Exercise directions | Format each line of the material below as a numbered list entry, omitting blank lines.

Supplied records |
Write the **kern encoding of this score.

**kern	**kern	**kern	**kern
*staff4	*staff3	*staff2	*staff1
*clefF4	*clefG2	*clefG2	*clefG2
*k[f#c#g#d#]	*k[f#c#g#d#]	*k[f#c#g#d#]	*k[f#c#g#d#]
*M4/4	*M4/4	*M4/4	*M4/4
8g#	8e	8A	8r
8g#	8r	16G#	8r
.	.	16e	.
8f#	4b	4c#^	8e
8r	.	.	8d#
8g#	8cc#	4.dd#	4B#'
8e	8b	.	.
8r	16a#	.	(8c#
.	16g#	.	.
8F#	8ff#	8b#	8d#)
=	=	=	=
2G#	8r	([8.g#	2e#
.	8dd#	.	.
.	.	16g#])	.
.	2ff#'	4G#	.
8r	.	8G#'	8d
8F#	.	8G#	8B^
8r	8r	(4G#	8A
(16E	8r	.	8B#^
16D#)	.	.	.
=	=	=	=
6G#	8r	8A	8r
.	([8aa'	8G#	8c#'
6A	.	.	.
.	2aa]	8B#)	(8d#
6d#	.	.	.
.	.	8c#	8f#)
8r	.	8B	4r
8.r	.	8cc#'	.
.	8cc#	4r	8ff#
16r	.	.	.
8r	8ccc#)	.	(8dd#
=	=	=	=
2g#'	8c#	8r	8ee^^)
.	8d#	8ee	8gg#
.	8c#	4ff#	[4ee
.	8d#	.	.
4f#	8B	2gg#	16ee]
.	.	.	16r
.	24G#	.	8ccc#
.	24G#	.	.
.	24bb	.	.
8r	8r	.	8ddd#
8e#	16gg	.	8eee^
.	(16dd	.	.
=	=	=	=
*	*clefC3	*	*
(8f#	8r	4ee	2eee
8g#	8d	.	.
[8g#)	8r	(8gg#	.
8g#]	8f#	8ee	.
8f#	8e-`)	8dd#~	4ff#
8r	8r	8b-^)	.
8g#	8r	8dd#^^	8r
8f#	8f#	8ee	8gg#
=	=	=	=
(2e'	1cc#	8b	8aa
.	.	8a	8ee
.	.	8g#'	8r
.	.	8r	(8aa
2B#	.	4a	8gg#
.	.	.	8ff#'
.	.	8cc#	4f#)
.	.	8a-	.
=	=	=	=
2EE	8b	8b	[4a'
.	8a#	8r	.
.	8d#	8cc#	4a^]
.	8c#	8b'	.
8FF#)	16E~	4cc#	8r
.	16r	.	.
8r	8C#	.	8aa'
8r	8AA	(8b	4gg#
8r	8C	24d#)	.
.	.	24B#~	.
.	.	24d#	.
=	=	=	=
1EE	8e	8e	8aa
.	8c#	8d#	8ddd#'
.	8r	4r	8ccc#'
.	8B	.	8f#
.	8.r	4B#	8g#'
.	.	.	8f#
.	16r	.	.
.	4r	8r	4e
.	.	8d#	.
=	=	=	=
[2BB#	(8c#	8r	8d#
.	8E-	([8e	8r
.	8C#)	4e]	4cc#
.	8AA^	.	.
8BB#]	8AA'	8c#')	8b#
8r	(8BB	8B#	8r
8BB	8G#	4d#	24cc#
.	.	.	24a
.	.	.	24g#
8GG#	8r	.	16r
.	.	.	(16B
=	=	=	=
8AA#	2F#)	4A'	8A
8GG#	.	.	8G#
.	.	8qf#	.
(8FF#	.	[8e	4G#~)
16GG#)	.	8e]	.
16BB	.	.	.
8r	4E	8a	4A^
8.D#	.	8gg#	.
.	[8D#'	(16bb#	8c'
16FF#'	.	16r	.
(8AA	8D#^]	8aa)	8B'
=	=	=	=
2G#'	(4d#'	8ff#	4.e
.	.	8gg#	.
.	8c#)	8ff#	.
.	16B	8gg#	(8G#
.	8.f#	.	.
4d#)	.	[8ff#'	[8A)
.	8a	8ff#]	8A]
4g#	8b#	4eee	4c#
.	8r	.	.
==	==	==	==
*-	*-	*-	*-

Exercise answer |
1. Write the **kern encoding of this score.
2. **kern	**kern	**kern	**kern
3. *staff4	*staff3	*staff2	*staff1
4. *clefF4	*clefG2	*clefG2	*clefG2
5. *k[f#c#g#d#]	*k[f#c#g#d#]	*k[f#c#g#d#]	*k[f#c#g#d#]
6. *M4/4	*M4/4	*M4/4	*M4/4
7. 8g#	8e	8A	8r
8. 8g#	8r	16G#	8r
9. .	.	16e	.
10. 8f#	4b	4c#^	8e
11. 8r	.	.	8d#
12. 8g#	8cc#	4.dd#	4B#'
13. 8e	8b	.	.
14. 8r	16a#	.	(8c#
15. .	16g#	.	.
16. 8F#	8ff#	8b#	8d#)
17. =	=	=	=
18. 2G#	8r	([8.g#	2e#
19. .	8dd#	.	.
20. .	.	16g#])	.
21. .	2ff#'	4G#	.
22. 8r	.	8G#'	8d
23. 8F#	.	8G#	8B^
24. 8r	8r	(4G#	8A
25. (16E	8r	.	8B#^
26. 16D#)	.	.	.
27. =	=	=	=
28. 6G#	8r	8A	8r
29. .	([8aa'	8G#	8c#'
30. 6A	.	.	.
31. .	2aa]	8B#)	(8d#
32. 6d#	.	.	.
33. .	.	8c#	8f#)
34. 8r	.	8B	4r
35. 8.r	.	8cc#'	.
36. .	8cc#	4r	8ff#
37. 16r	.	.	.
38. 8r	8ccc#)	.	(8dd#
39. =	=	=	=
40. 2g#'	8c#	8r	8ee^^)
41. .	8d#	8ee	8gg#
42. .	8c#	4ff#	[4ee
43. .	8d#	.	.
44. 4f#	8B	2gg#	16ee]
45. .	.	.	16r
46. .	24G#	.	8ccc#
47. .	24G#	.	.
48. .	24bb	.	.
49. 8r	8r	.	8ddd#
50. 8e#	16gg	.	8eee^
51. .	(16dd	.	.
52. =	=	=	=
53. *	*clefC3	*	*
54. (8f#	8r	4ee	2eee
55. 8g#	8d	.	.
56. [8g#)	8r	(8gg#	.
57. 8g#]	8f#	8ee	.
58. 8f#	8e-`)	8dd#~	4ff#
59. 8r	8r	8b-^)	.
60. 8g#	8r	8dd#^^	8r
61. 8f#	8f#	8ee	8gg#
62. =	=	=	=
63. (2e'	1cc#	8b	8aa
64. .	.	8a	8ee
65. .	.	8g#'	8r
66. .	.	8r	(8aa
67. 2B#	.	4a	8gg#
68. .	.	.	8ff#'
69. .	.	8cc#	4f#)
70. .	.	8a-	.
71. =	=	=	=
72. 2EE	8b	8b	[4a'
73. .	8a#	8r	.
74. .	8d#	8cc#	4a^]
75. .	8c#	8b'	.
76. 8FF#)	16E~	4cc#	8r
77. .	16r	.	.
78. 8r	8C#	.	8aa'
79. 8r	8AA	(8b	4gg#
80. 8r	8C	24d#)	.
81. .	.	24B#~	.
82. .	.	24d#	.
83. =	=	=	=
84. 1EE	8e	8e	8aa
85. .	8c#	8d#	8ddd#'
86. .	8r	4r	8ccc#'
87. .	8B	.	8f#
88. .	8.r	4B#	8g#'
89. .	.	.	8f#
90. .	16r	.	.
91. .	4r	8r	4e
92. .	.	8d#	.
93. =	=	=	=
94. [2BB#	(8c#	8r	8d#
95. .	8E-	([8e	8r
96. .	8C#)	4e]	4cc#
97. .	8AA^	.	.
98. 8BB#]	8AA'	8c#')	8b#
99. 8r	(8BB	8B#	8r
100. 8BB	8G#	4d#	24cc#
101. .	.	.	24a
102. .	.	.	24g#
103. 8GG#	8r	.	16r
104. .	.	.	(16B
105. =	=	=	=
106. 8AA#	2F#)	4A'	8A
107. 8GG#	.	.	8G#
108. .	.	8qf#	.
109. (8FF#	.	[8e	4G#~)
110. 16GG#)	.	8e]	.
111. 16BB	.	.	.
112. 8r	4E	8a	4A^
113. 8.D#	.	8gg#	.
114. .	[8D#'	(16bb#	8c'
115. 16FF#'	.	16r	.
116. (8AA	8D#^]	8aa)	8B'
117. =	=	=	=
118. 2G#'	(4d#'	8ff#	4.e
119. .	.	8gg#	.
120. .	8c#)	8ff#	.
121. .	16B	8gg#	(8G#
122. .	8.f#	.	.
123. 4d#)	.	[8ff#'	[8A)
124. .	8a	8ff#]	8A]
125. 4g#	8b#	4eee	4c#
126. .	8r	.	.
127. ==	==	==	==
128. *-	*-	*-	*-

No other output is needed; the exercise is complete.